───── EXTRACTED INFORMATION ─────

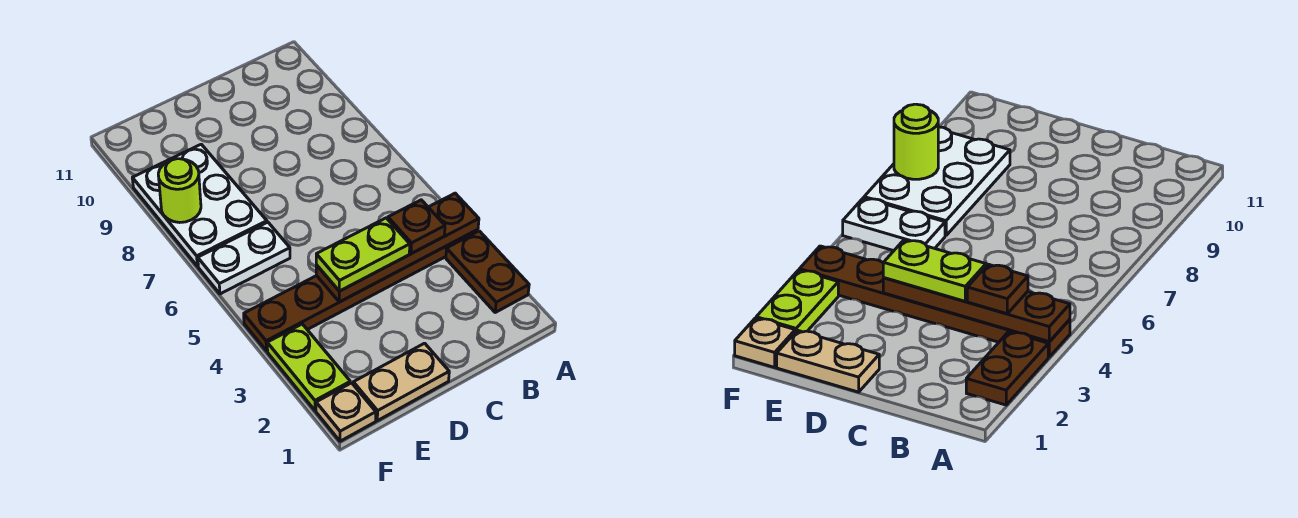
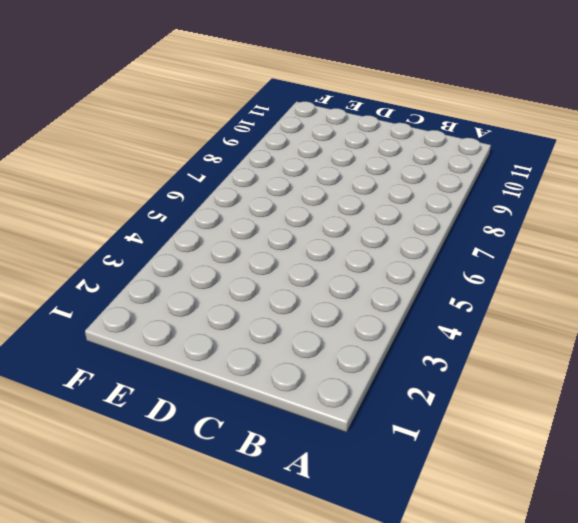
none -> brown plate A2:A3 level 1
none -> brown plate A4:F4 level 1

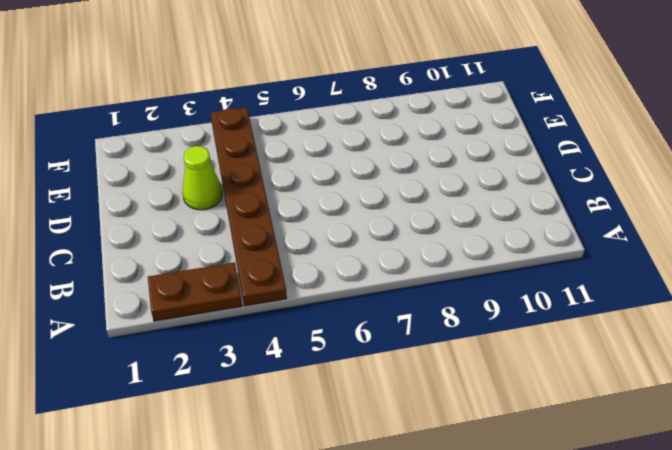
lime cone D3 level 1 -> none
none -> tan plate D1:E1 level 1
none -> white plate E6:F6 level 1

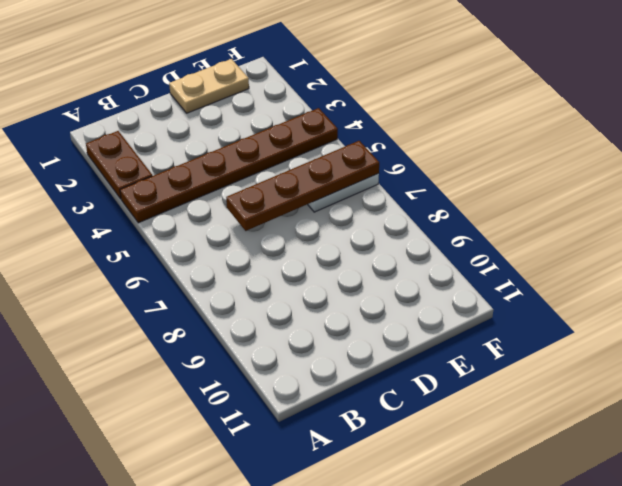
brown plate C6:F6 level 2 -> brown plate A4:D4 level 2
none -> white plate E7:F9 level 1
none -> tan plate F1 level 1

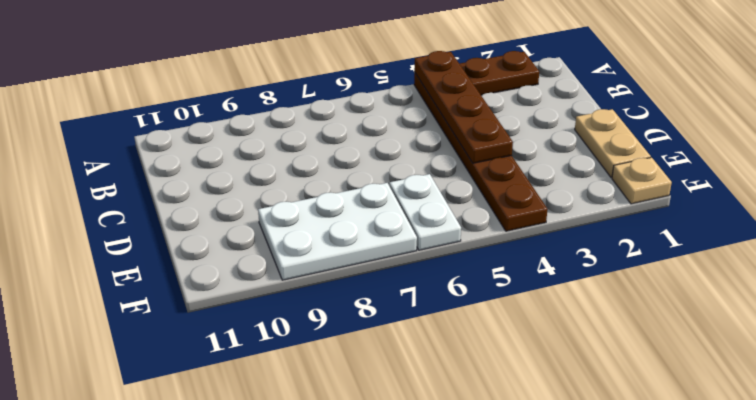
none -> lime plate F2:F3 level 1
none -> lime round brick F8 level 2

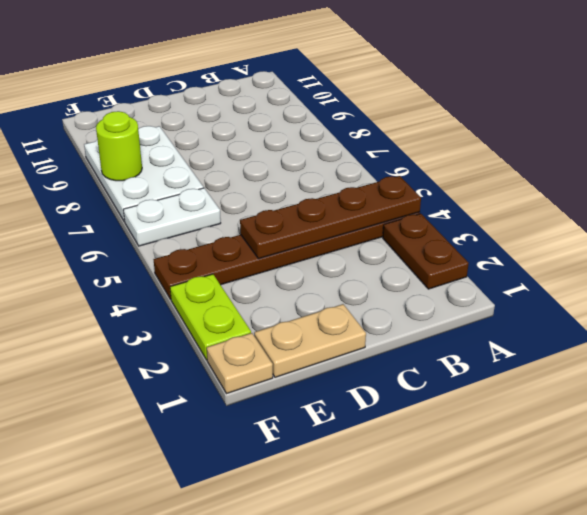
none -> brown plate B4 level 3
none -> lime plate C4:D4 level 3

─────

Give an exact copy of the listing, without its pictures.

▸ **ANSWER FOR THE TASK**:
none -> brown plate A2:A3 level 1
none -> brown plate A4:F4 level 1

lime cone D3 level 1 -> none
none -> tan plate D1:E1 level 1
none -> white plate E6:F6 level 1

brown plate C6:F6 level 2 -> brown plate A4:D4 level 2
none -> white plate E7:F9 level 1
none -> tan plate F1 level 1

none -> lime plate F2:F3 level 1
none -> lime round brick F8 level 2

none -> brown plate B4 level 3
none -> lime plate C4:D4 level 3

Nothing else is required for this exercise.